▶ [DATA SECTION]:
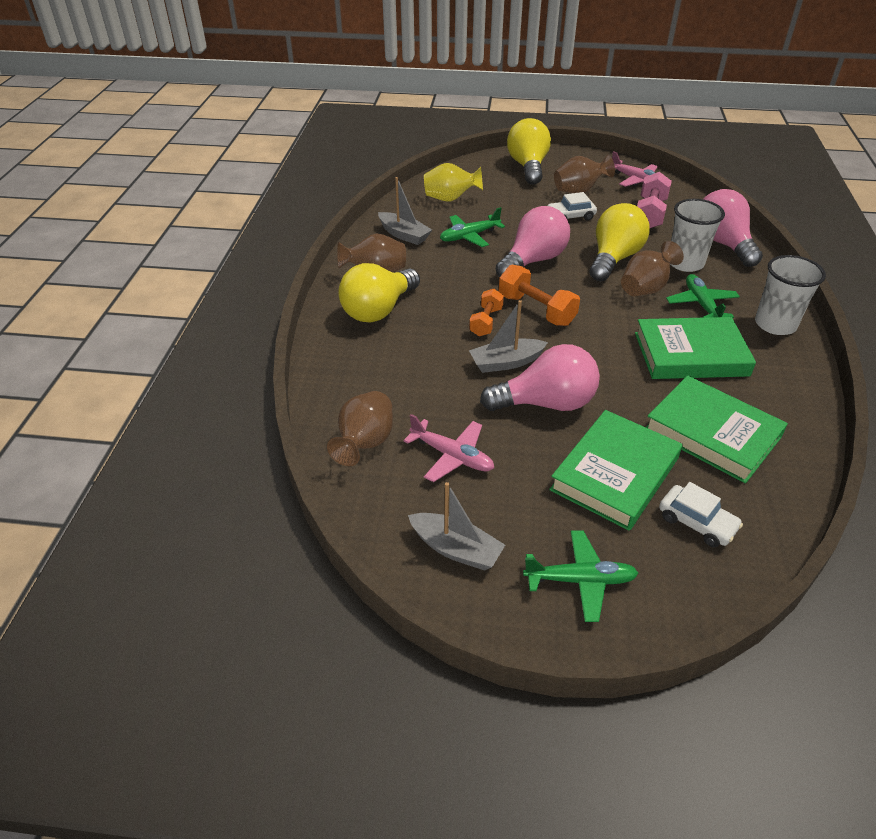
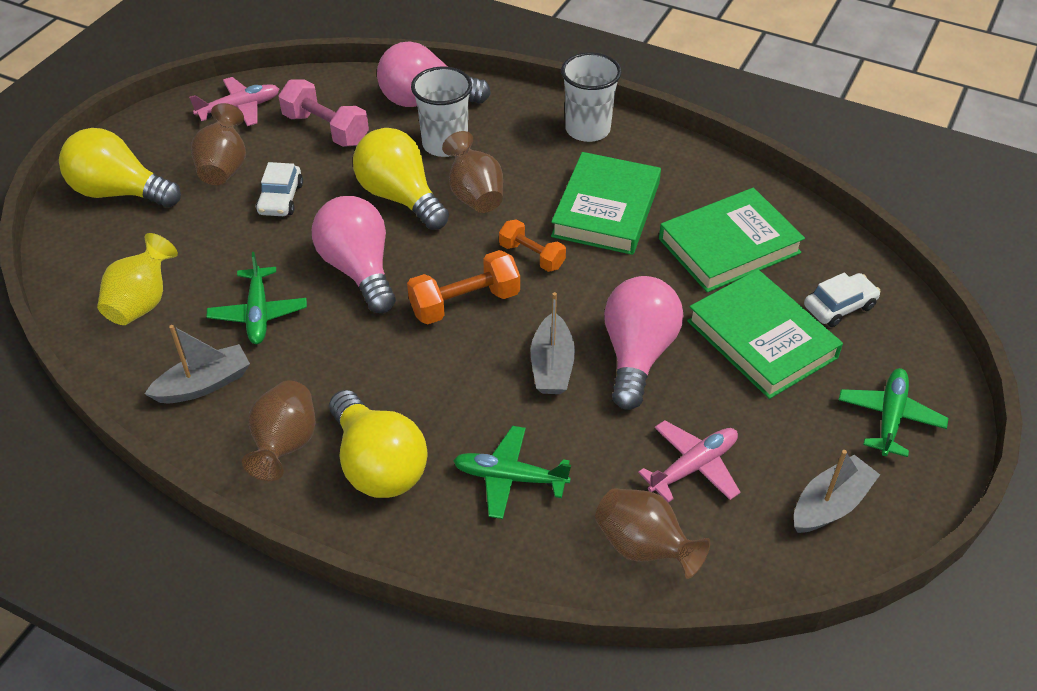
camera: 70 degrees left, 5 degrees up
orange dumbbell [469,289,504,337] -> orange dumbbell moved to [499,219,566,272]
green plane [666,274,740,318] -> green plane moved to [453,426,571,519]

▶ [WHAT IS BEING ASKED]: Return the lines of the listing where the string "moved" appears.

▶ [EXERCISE RESPONSE]:
orange dumbbell [469,289,504,337] -> orange dumbbell moved to [499,219,566,272]
green plane [666,274,740,318] -> green plane moved to [453,426,571,519]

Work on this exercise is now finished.